◆ WORK TO BE COMPLETED ◆
Could you return all of the entries word for word, minus any pictures?

◆ RECORDED INFORMATION ◆
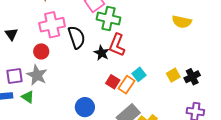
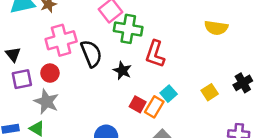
red L-shape: (117, 45) -> (155, 54), moved
purple square: (15, 76) -> (22, 79), moved
black cross: (192, 77) -> (243, 83), moved

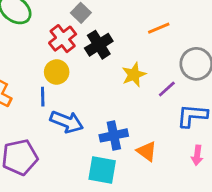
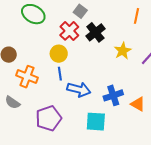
orange line: (159, 28) -> (137, 16), turned -49
yellow circle: (57, 72) -> (59, 54), moved
cyan square: (102, 170) -> (96, 122), moved

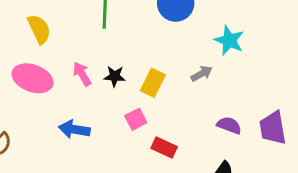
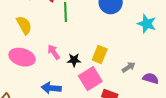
gray arrow: (202, 74) -> (129, 67), moved
black star: (115, 76) -> (74, 60), moved
pink square: (136, 119) -> (90, 79), size x1.6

◆ OUTPUT FOR THIS EXERCISE ◆
red L-shape: (117, 45) -> (155, 54), moved
purple square: (15, 76) -> (22, 79), moved
black cross: (192, 77) -> (243, 83), moved

orange line: (159, 28) -> (137, 16), turned -49
yellow circle: (57, 72) -> (59, 54), moved
cyan square: (102, 170) -> (96, 122), moved

gray arrow: (202, 74) -> (129, 67), moved
black star: (115, 76) -> (74, 60), moved
pink square: (136, 119) -> (90, 79), size x1.6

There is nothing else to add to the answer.